| What is being asked |
Search term "camera": please copy every line of the records below that contains it.

| Given entries |
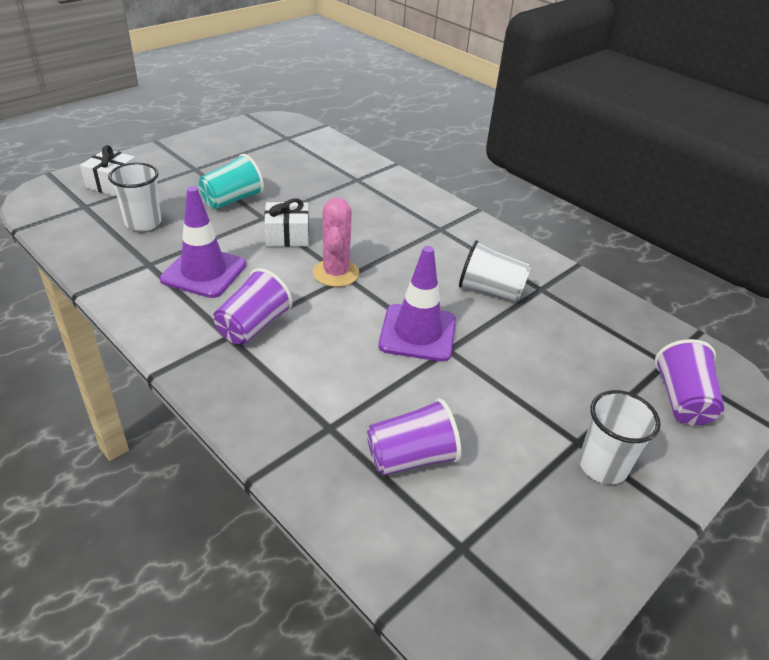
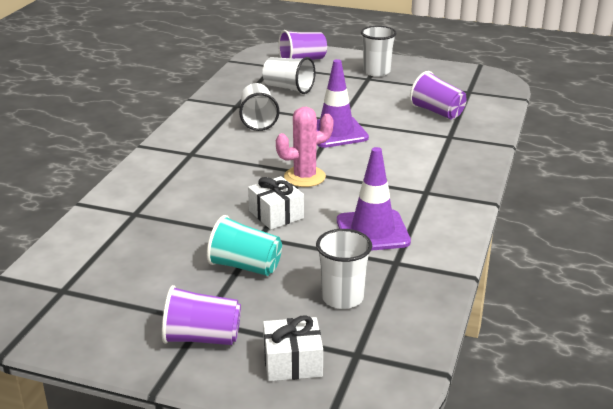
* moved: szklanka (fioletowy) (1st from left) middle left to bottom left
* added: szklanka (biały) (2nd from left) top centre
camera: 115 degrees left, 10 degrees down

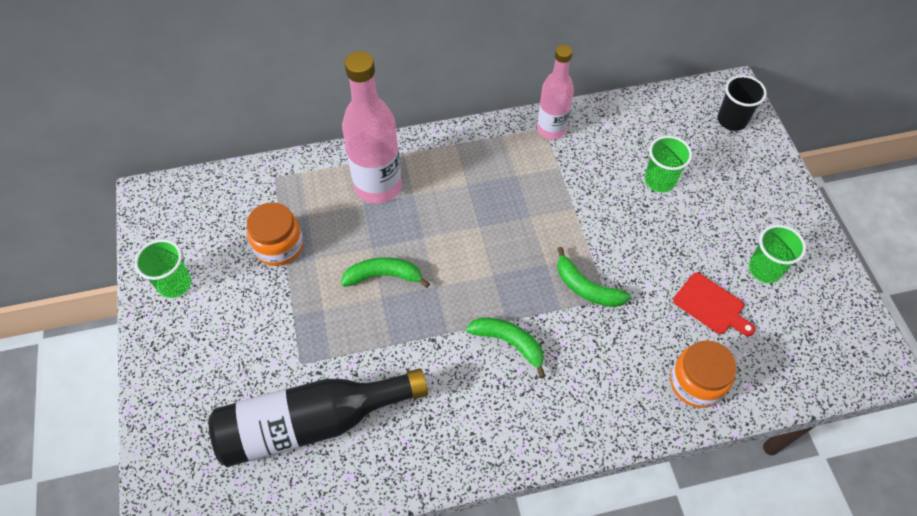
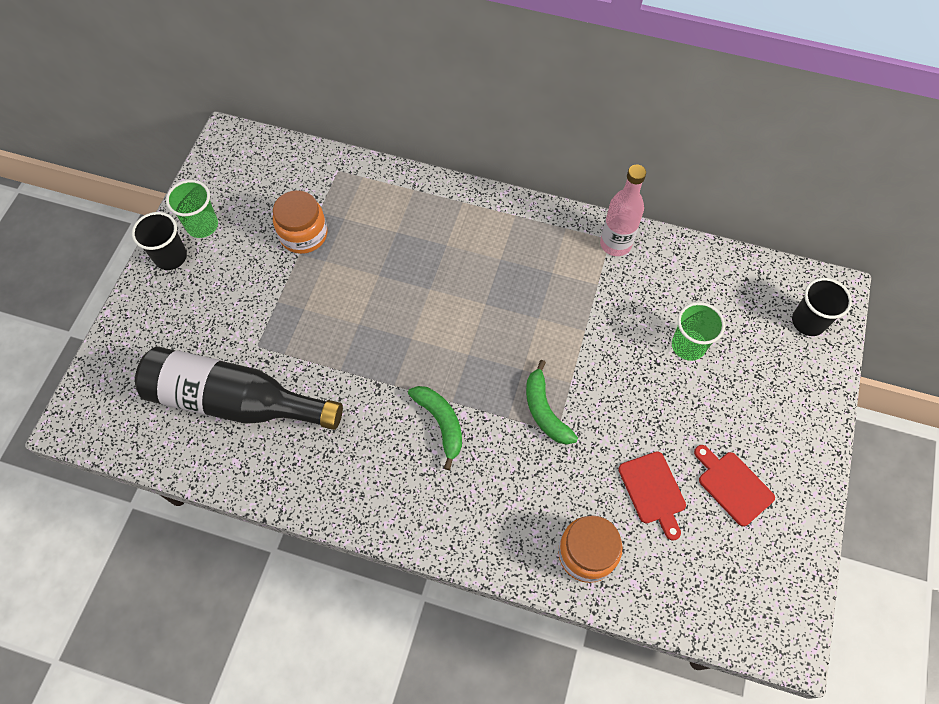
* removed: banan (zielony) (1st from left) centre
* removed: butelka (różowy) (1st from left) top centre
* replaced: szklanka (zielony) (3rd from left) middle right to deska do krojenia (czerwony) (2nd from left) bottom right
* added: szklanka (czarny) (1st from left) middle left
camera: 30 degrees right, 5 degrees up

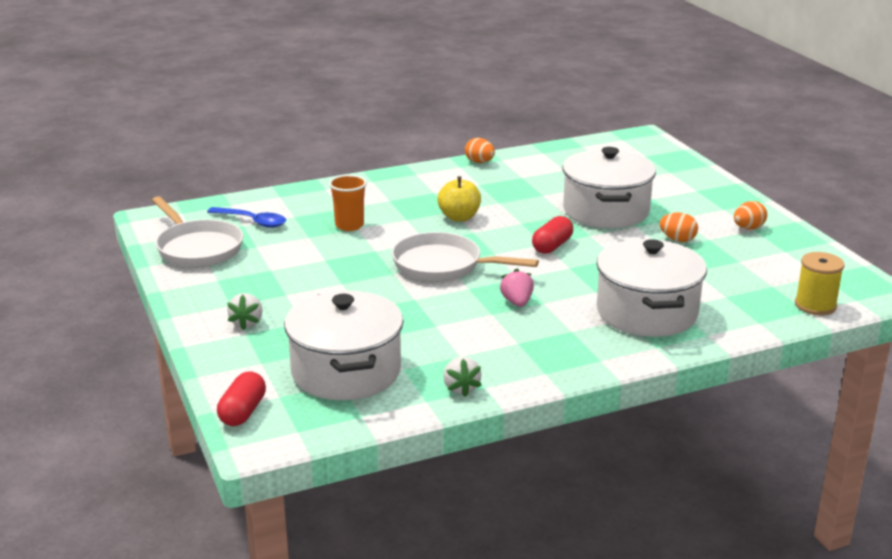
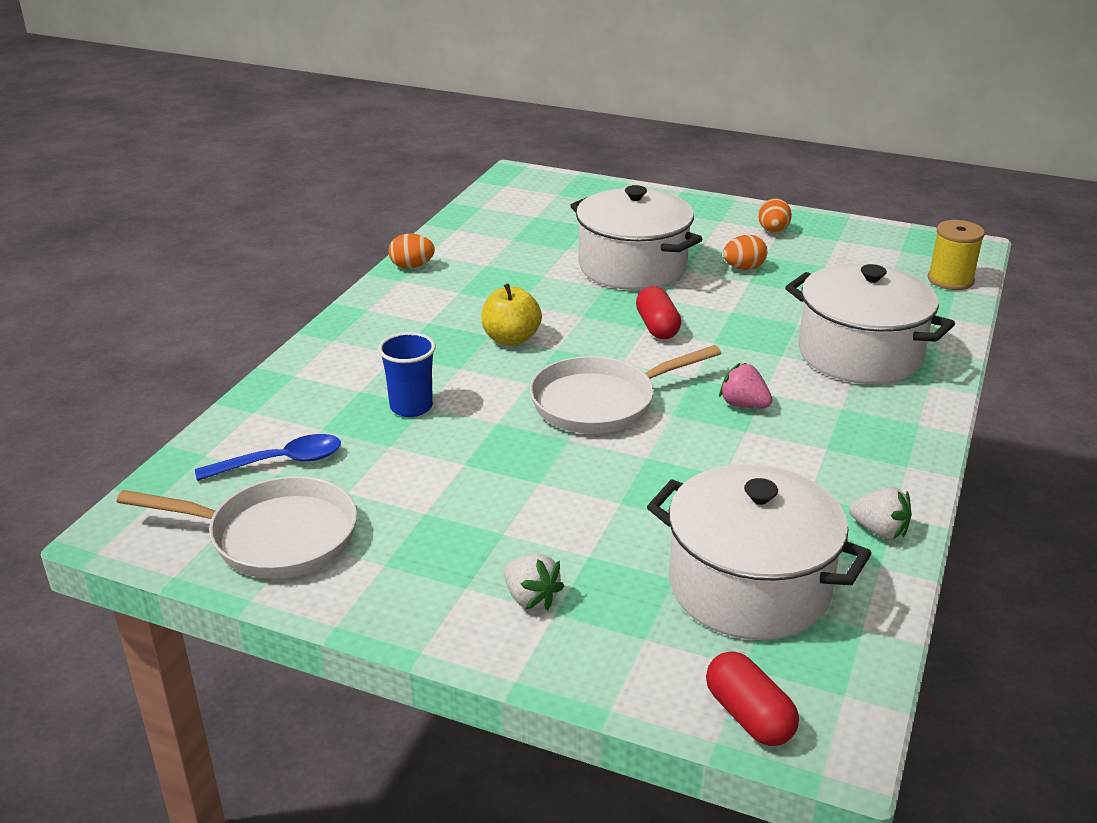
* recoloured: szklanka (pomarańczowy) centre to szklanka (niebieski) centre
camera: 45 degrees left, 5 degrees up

| Solved problem |
camera: 115 degrees left, 10 degrees down
camera: 30 degrees right, 5 degrees up
camera: 45 degrees left, 5 degrees up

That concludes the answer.